*Task details*: Transcribe each entry exactly; skip the images.

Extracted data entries

········

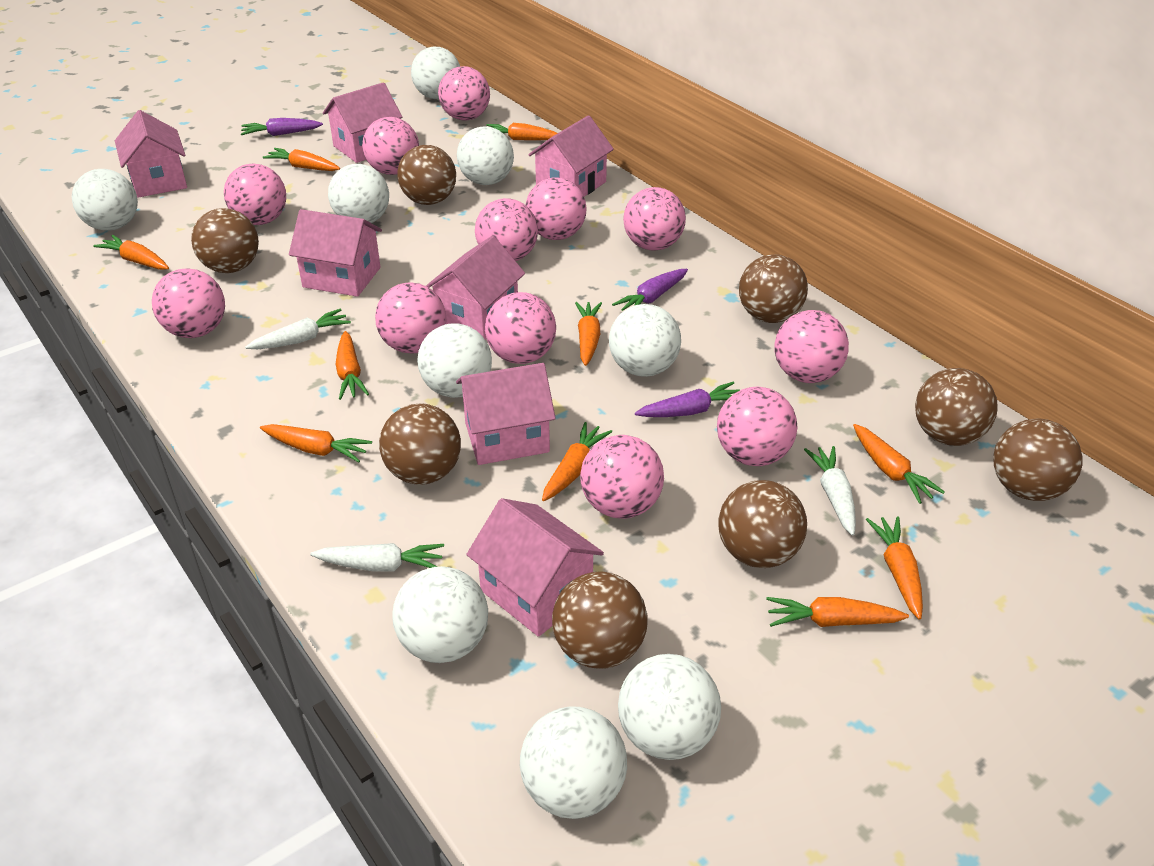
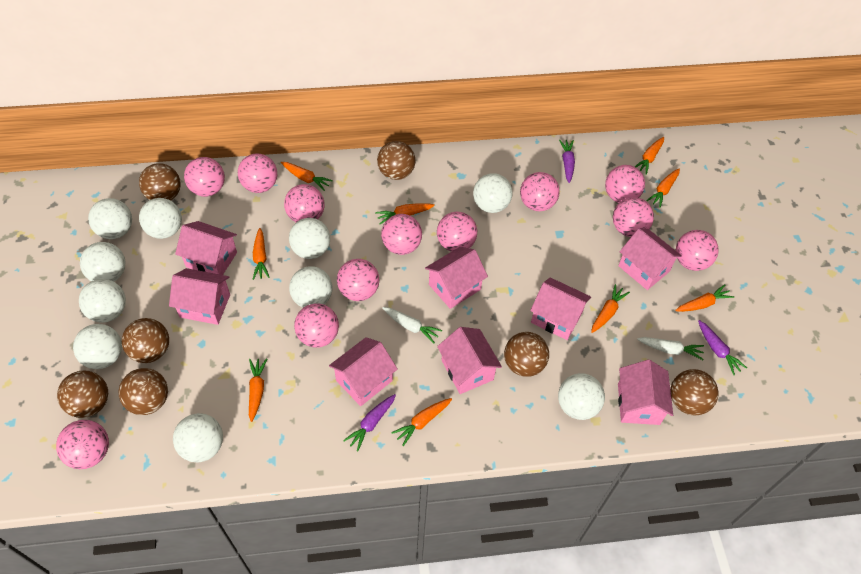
brown ball: 8 -> 7
orange carrot: 10 -> 9
pink house: 7 -> 8
white ball: 9 -> 10
white carrot: 3 -> 2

········

*Solution to this problem*:
brown ball: 8 -> 7
orange carrot: 10 -> 9
pink house: 7 -> 8
white ball: 9 -> 10
white carrot: 3 -> 2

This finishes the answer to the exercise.